● What you will do
Retype the data below exactly, skipping pictures.

═══ Provided material ═══

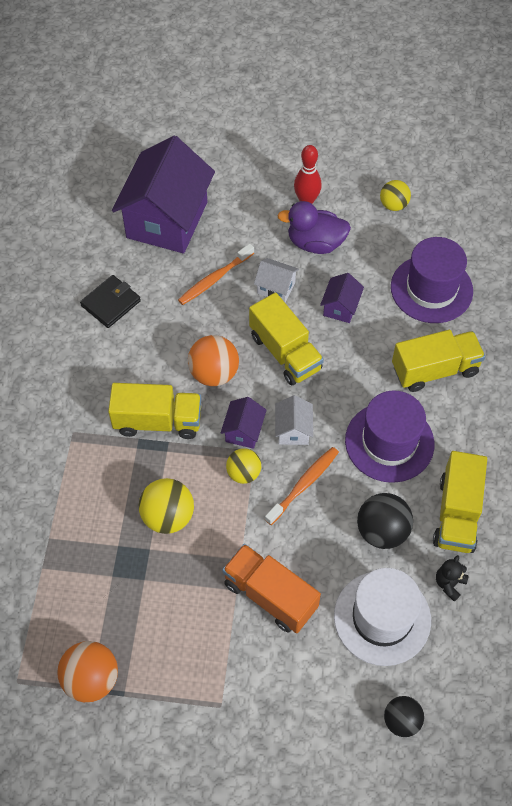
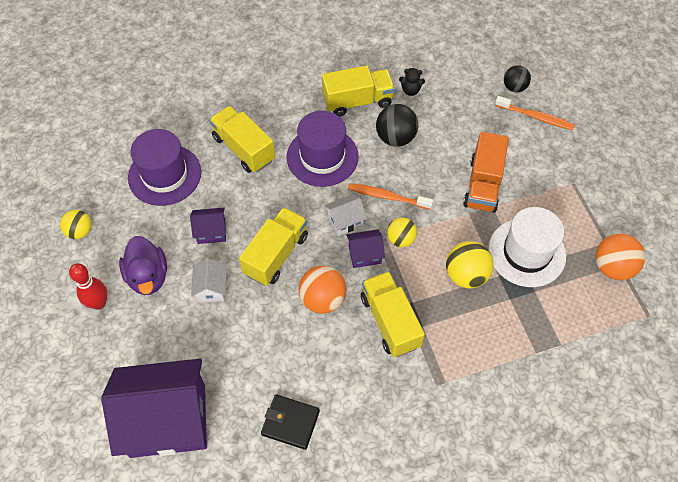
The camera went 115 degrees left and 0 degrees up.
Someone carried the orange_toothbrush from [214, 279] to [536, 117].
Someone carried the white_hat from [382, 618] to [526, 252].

═══

● Output
The camera went 115 degrees left and 0 degrees up.
Someone carried the orange_toothbrush from [214, 279] to [536, 117].
Someone carried the white_hat from [382, 618] to [526, 252].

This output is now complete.